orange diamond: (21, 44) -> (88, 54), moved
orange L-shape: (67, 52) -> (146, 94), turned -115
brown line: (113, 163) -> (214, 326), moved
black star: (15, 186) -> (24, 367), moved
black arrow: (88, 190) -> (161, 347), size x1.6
--
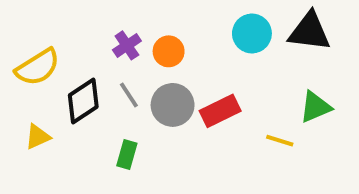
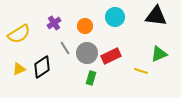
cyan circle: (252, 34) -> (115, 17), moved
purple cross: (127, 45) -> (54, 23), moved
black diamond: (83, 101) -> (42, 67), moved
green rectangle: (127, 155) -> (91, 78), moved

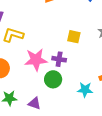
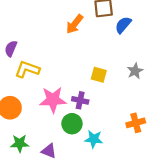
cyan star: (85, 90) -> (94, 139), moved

§ What is expected:
Leave out every line above except those from the line with "black star: (15, 186) -> (24, 367), moved" up to and including the line with "black arrow: (88, 190)", and copy those exactly.

§ Output below:
black star: (15, 186) -> (24, 367), moved
black arrow: (88, 190) -> (161, 347), size x1.6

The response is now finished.